What this task involves: Copy the lines of the items below, starting with the line that contains "gray circle: moved 1 px right, 1 px down" and continuing through the final line of the items, both included. Leave the pictures out of your answer.
** begin Records provided **
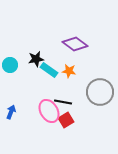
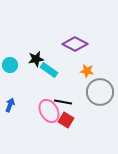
purple diamond: rotated 10 degrees counterclockwise
orange star: moved 18 px right
blue arrow: moved 1 px left, 7 px up
red square: rotated 28 degrees counterclockwise
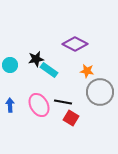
blue arrow: rotated 24 degrees counterclockwise
pink ellipse: moved 10 px left, 6 px up
red square: moved 5 px right, 2 px up
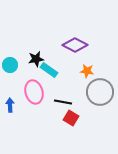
purple diamond: moved 1 px down
pink ellipse: moved 5 px left, 13 px up; rotated 15 degrees clockwise
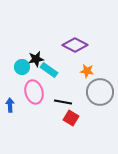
cyan circle: moved 12 px right, 2 px down
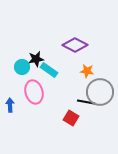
black line: moved 23 px right
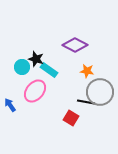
black star: rotated 28 degrees clockwise
pink ellipse: moved 1 px right, 1 px up; rotated 55 degrees clockwise
blue arrow: rotated 32 degrees counterclockwise
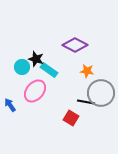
gray circle: moved 1 px right, 1 px down
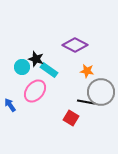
gray circle: moved 1 px up
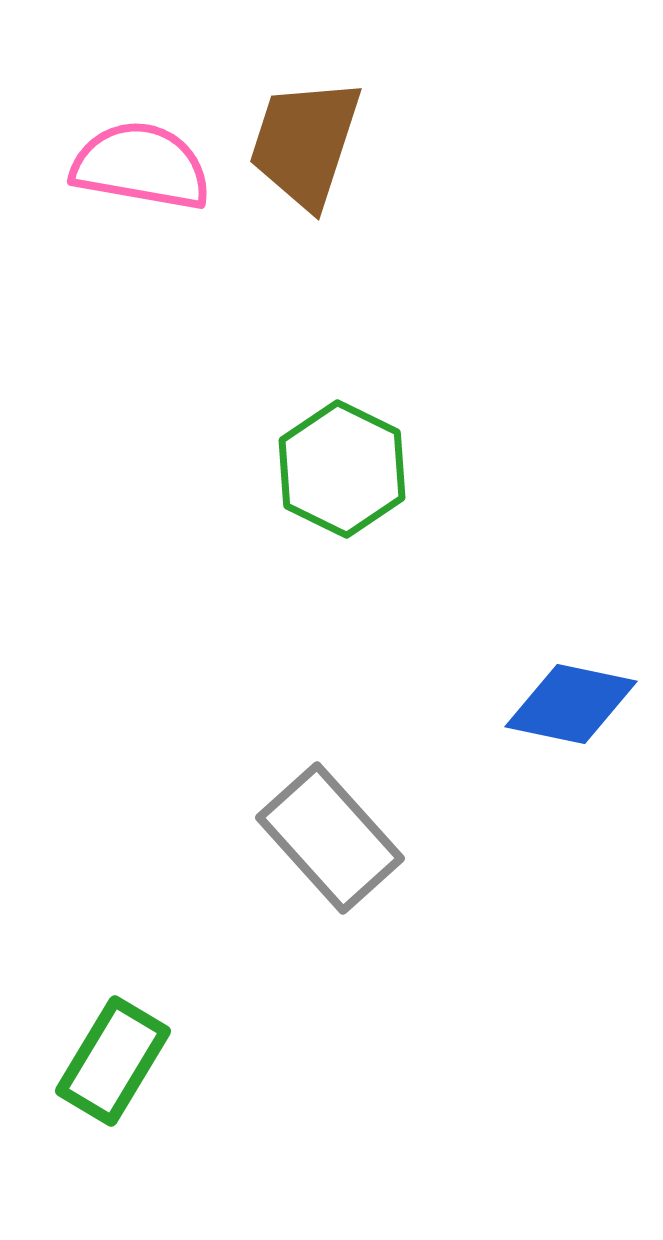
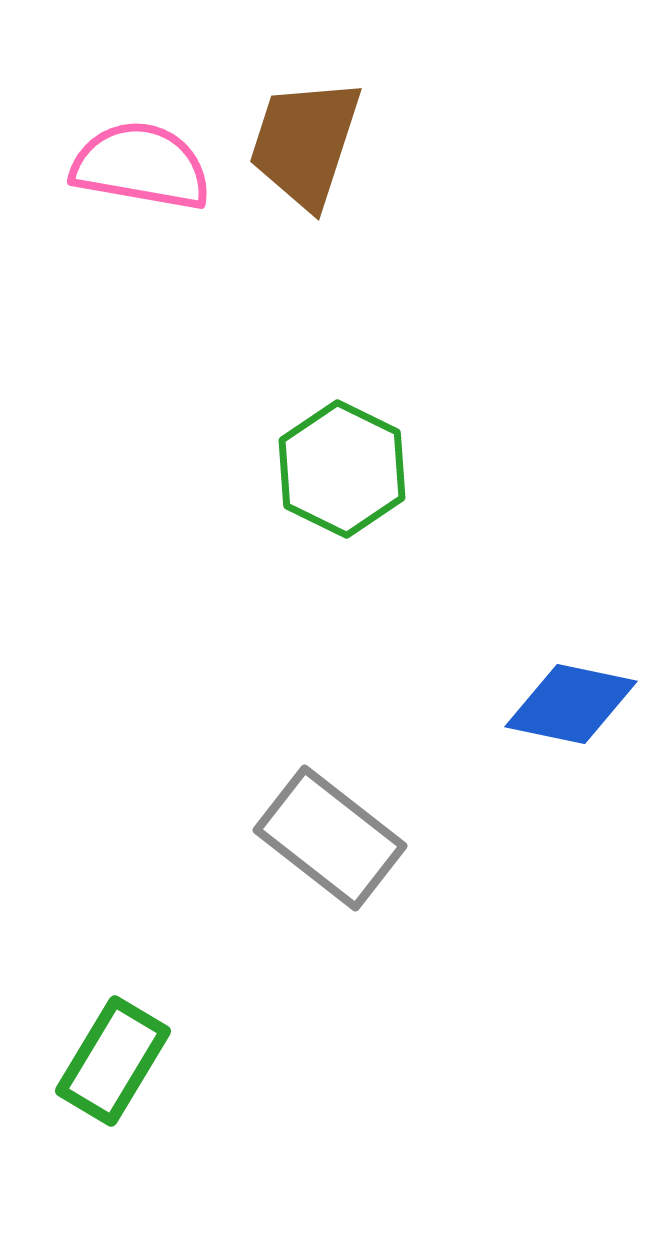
gray rectangle: rotated 10 degrees counterclockwise
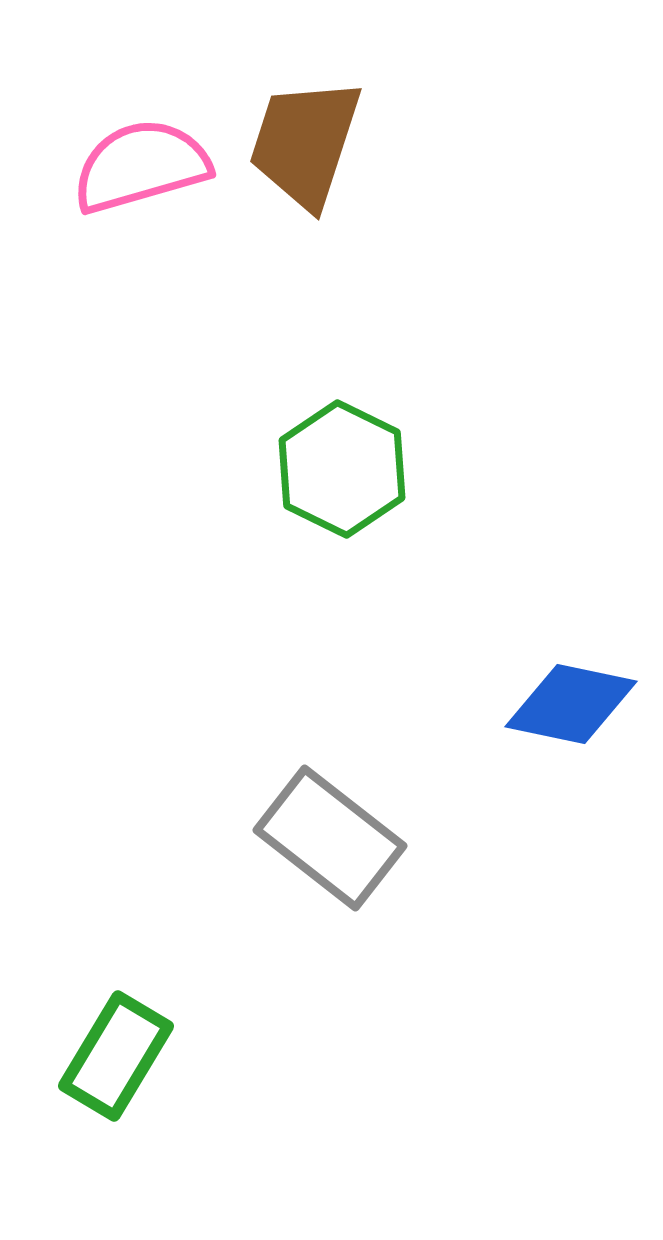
pink semicircle: rotated 26 degrees counterclockwise
green rectangle: moved 3 px right, 5 px up
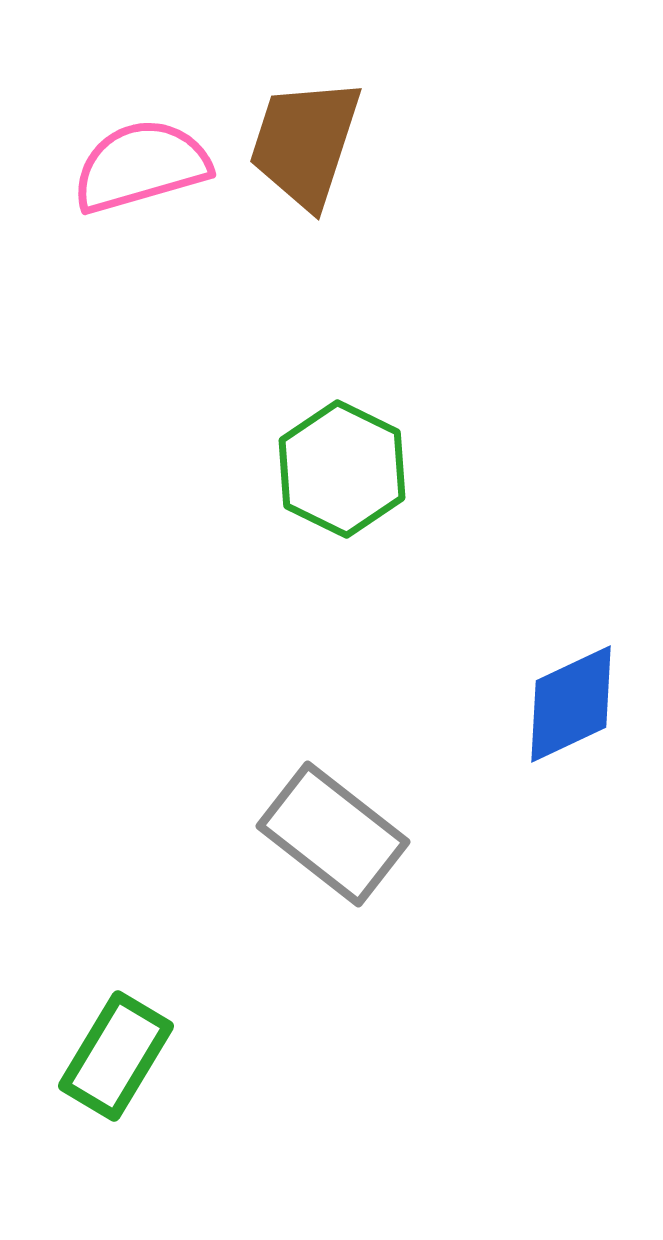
blue diamond: rotated 37 degrees counterclockwise
gray rectangle: moved 3 px right, 4 px up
** end Records provided **
Solution below:
gray circle: moved 1 px right, 1 px down
gray circle: moved 1 px up
gray rectangle: rotated 10 degrees counterclockwise
pink semicircle: rotated 26 degrees counterclockwise
green rectangle: moved 3 px right, 5 px up
blue diamond: rotated 37 degrees counterclockwise
gray rectangle: moved 3 px right, 4 px up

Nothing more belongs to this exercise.